**Recorded information:**

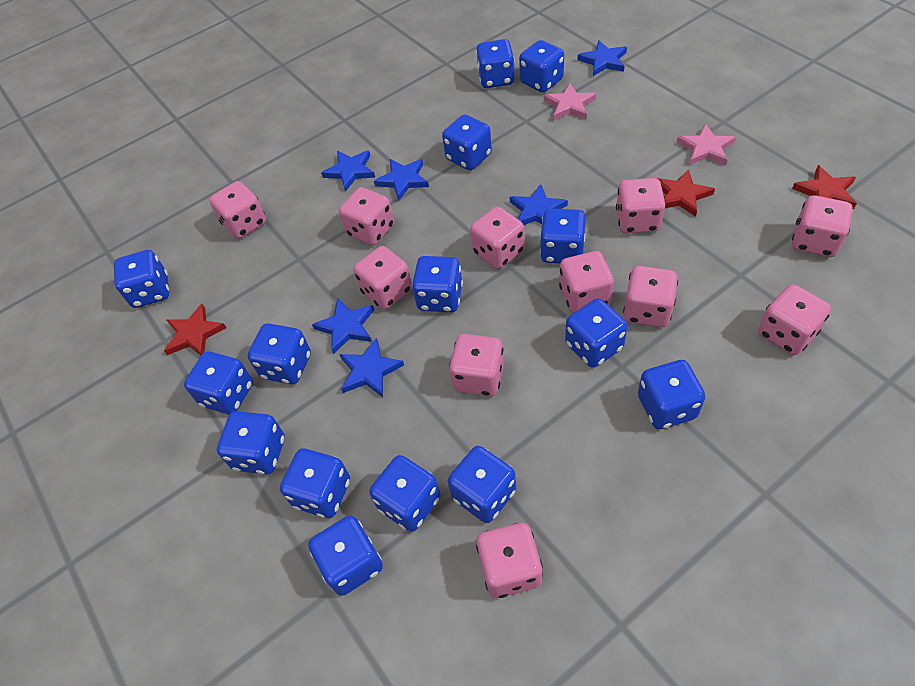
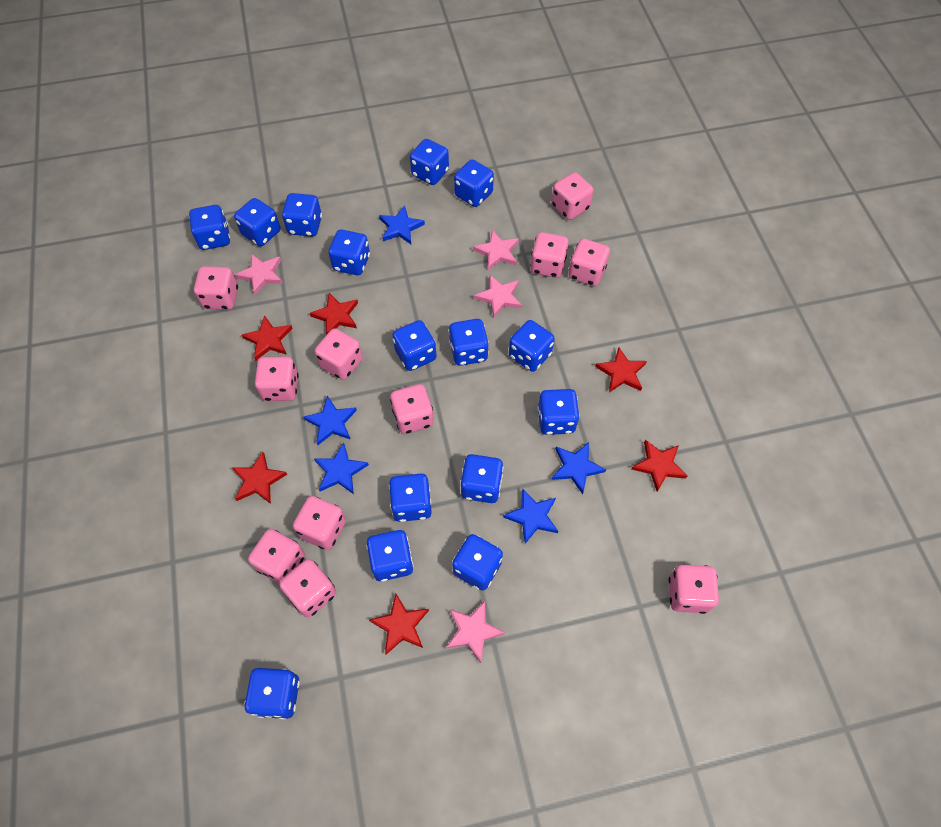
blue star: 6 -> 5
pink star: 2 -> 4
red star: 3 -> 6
==
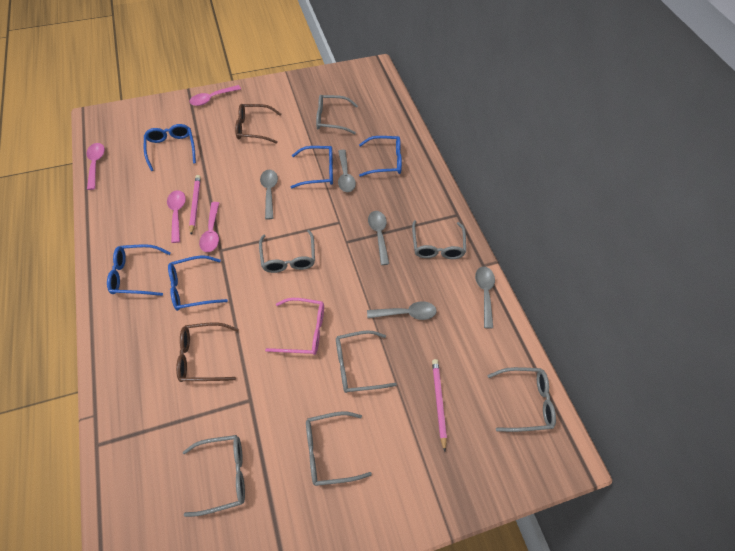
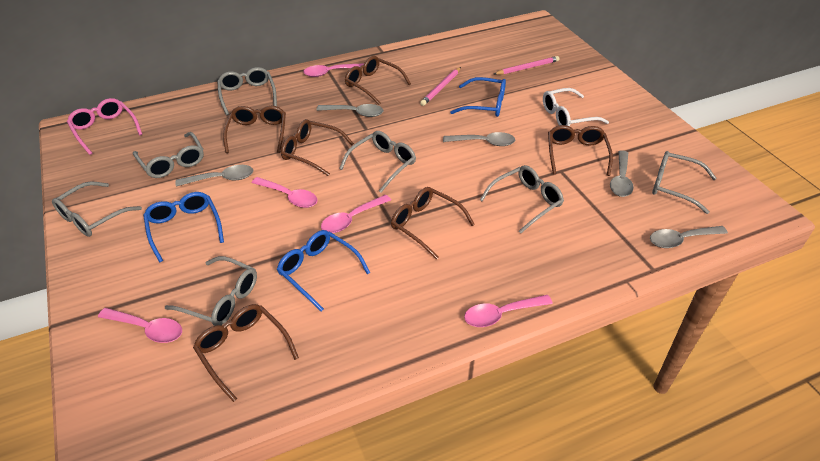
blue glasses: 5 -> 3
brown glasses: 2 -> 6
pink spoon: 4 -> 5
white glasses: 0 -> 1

**Work to be completed:** Take every line above that includes "glasses" and list it.

**Result:**
blue glasses: 5 -> 3
brown glasses: 2 -> 6
white glasses: 0 -> 1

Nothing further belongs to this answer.